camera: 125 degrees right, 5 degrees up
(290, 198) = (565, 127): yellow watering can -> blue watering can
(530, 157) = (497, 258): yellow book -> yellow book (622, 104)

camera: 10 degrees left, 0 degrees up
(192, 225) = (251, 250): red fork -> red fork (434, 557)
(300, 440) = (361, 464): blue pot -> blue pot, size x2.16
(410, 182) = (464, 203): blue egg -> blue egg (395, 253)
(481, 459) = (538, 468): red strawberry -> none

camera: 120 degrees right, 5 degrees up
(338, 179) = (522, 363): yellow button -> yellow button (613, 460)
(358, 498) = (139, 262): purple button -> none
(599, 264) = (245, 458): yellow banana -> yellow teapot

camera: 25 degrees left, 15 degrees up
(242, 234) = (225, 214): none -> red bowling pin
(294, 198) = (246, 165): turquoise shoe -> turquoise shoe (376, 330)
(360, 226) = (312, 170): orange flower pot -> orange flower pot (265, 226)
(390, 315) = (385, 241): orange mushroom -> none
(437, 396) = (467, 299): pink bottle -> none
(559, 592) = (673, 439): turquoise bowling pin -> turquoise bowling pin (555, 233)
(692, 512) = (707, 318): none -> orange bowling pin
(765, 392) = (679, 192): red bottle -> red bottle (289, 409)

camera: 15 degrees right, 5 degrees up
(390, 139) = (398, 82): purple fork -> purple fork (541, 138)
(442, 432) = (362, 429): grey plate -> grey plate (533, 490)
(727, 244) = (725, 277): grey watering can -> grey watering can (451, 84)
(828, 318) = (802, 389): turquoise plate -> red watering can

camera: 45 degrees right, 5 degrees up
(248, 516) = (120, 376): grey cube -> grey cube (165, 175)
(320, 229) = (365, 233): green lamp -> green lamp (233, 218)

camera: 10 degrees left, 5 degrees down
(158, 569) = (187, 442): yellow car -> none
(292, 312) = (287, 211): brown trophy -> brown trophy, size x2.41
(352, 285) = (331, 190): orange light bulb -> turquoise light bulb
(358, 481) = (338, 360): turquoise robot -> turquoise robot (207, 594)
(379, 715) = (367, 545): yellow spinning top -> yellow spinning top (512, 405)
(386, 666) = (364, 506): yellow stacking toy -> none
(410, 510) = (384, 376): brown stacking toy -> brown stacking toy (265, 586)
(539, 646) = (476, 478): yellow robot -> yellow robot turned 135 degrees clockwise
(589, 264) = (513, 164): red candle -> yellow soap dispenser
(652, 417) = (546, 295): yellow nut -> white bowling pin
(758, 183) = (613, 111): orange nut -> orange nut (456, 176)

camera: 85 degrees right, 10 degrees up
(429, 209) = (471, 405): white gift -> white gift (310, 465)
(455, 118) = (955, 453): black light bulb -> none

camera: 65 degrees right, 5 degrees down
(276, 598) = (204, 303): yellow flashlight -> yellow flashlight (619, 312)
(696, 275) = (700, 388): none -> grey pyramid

• TASK STATEMENT: When you reach the line with "(192, 225) = (251, 250): red" in the records above, start writing out lines exactly, and stop once the line with "camera: 15 degrees right, 5 degrees up" has been written; include nothing else.

• EXERCISE OUTPUT:
(192, 225) = (251, 250): red fork -> red fork (434, 557)
(300, 440) = (361, 464): blue pot -> blue pot, size x2.16
(410, 182) = (464, 203): blue egg -> blue egg (395, 253)
(481, 459) = (538, 468): red strawberry -> none

camera: 120 degrees right, 5 degrees up
(338, 179) = (522, 363): yellow button -> yellow button (613, 460)
(358, 498) = (139, 262): purple button -> none
(599, 264) = (245, 458): yellow banana -> yellow teapot

camera: 25 degrees left, 15 degrees up
(242, 234) = (225, 214): none -> red bowling pin
(294, 198) = (246, 165): turquoise shoe -> turquoise shoe (376, 330)
(360, 226) = (312, 170): orange flower pot -> orange flower pot (265, 226)
(390, 315) = (385, 241): orange mushroom -> none
(437, 396) = (467, 299): pink bottle -> none
(559, 592) = (673, 439): turquoise bowling pin -> turquoise bowling pin (555, 233)
(692, 512) = (707, 318): none -> orange bowling pin
(765, 392) = (679, 192): red bottle -> red bottle (289, 409)

camera: 15 degrees right, 5 degrees up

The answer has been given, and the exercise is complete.